[Scene difference descriptions]

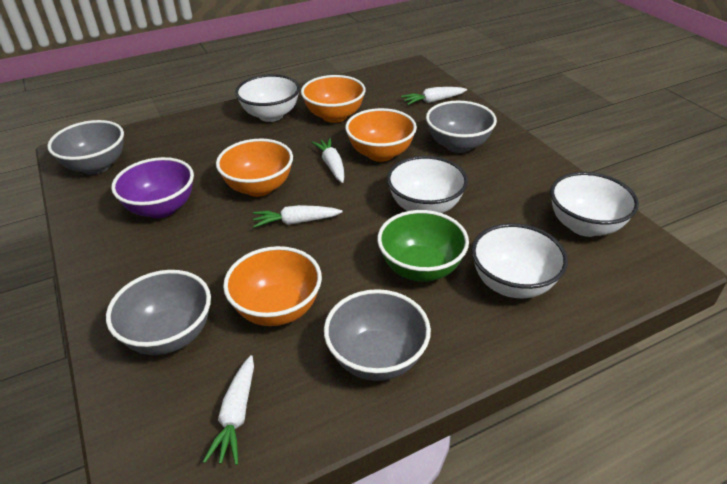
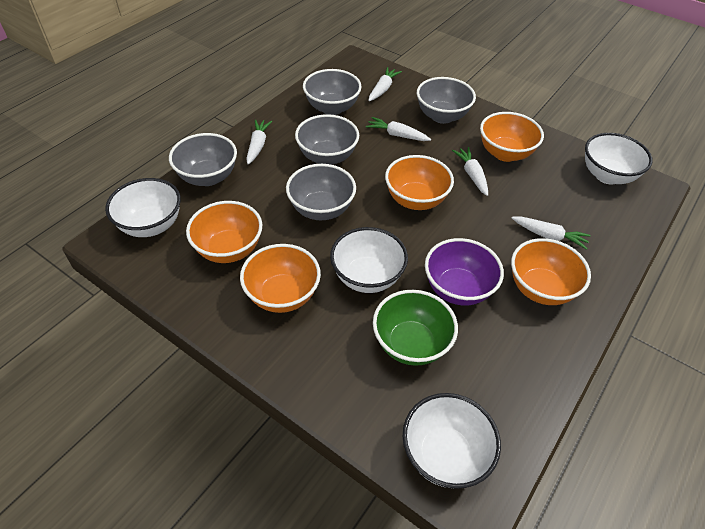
grey bowl: 4 -> 5
orange bowl: 4 -> 5
white carrot: 4 -> 5

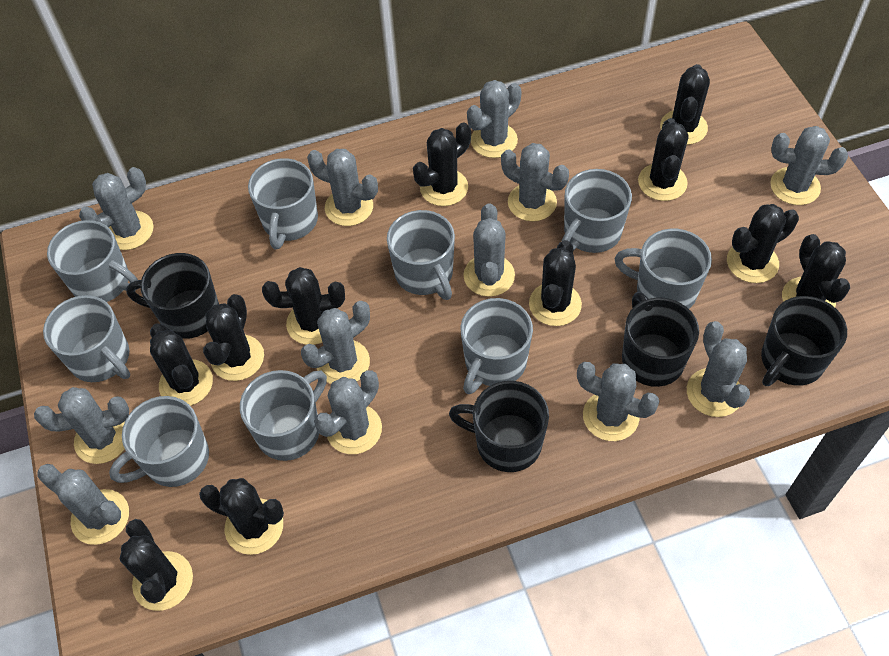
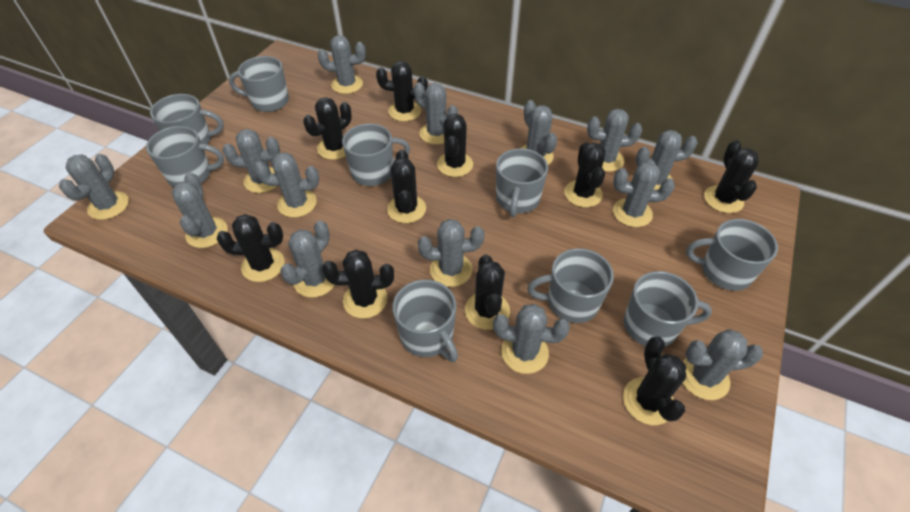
black cactus: 11 -> 10
black mug: 4 -> 0
grey cactus: 12 -> 14

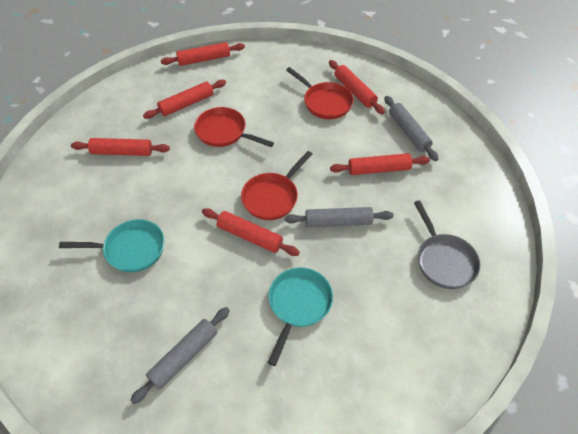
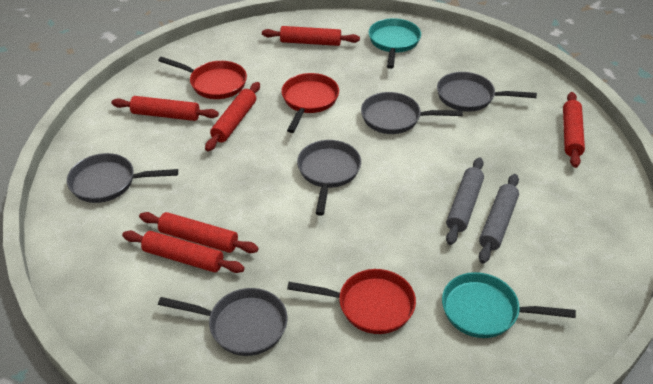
grey pan: 1 -> 5
grey rolling pin: 3 -> 2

- Work instruction -
Determine how many lines in the records contain "grey", and reply with the number only.

- Your response -
4